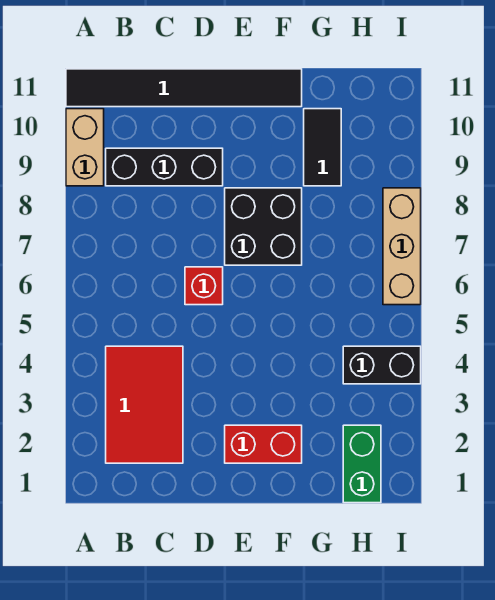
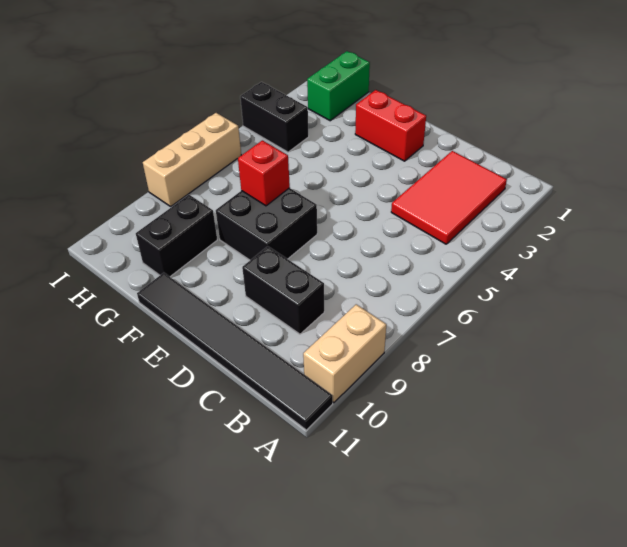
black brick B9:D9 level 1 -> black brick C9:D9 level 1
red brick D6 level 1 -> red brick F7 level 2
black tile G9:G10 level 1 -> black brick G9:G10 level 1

····················

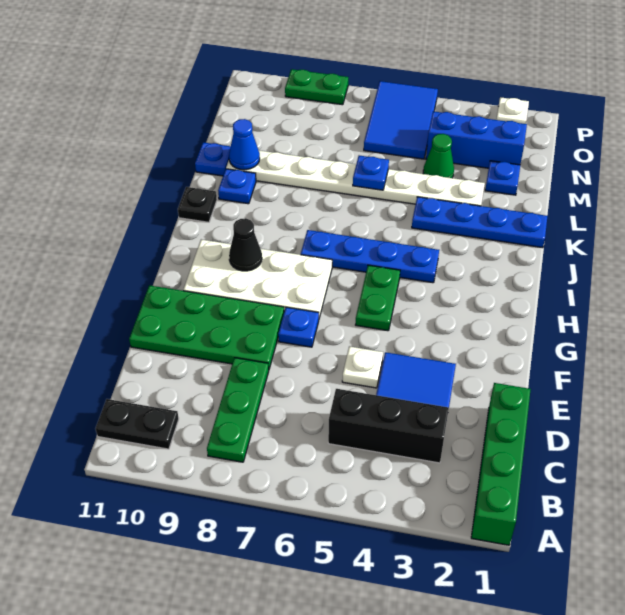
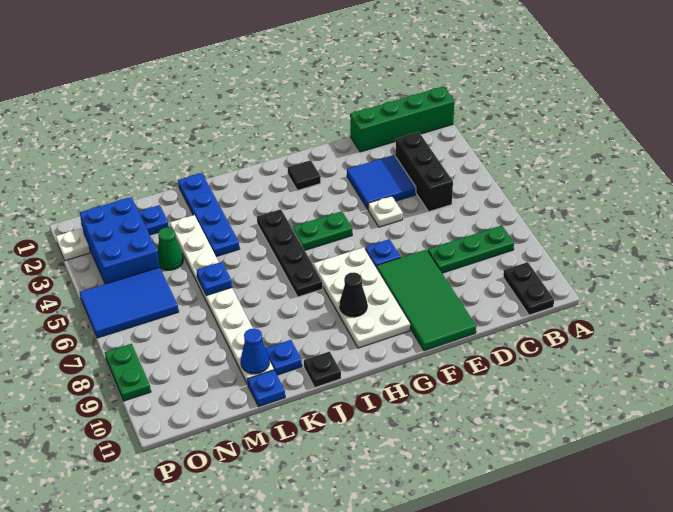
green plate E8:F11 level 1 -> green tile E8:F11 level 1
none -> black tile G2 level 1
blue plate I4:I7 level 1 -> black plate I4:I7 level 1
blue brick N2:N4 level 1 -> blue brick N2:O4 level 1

····················

■ Task item:
Working from the listing above, pick out every line that has "blue" and copy it.

■ Exercise answer:
blue plate I4:I7 level 1 -> black plate I4:I7 level 1
blue brick N2:N4 level 1 -> blue brick N2:O4 level 1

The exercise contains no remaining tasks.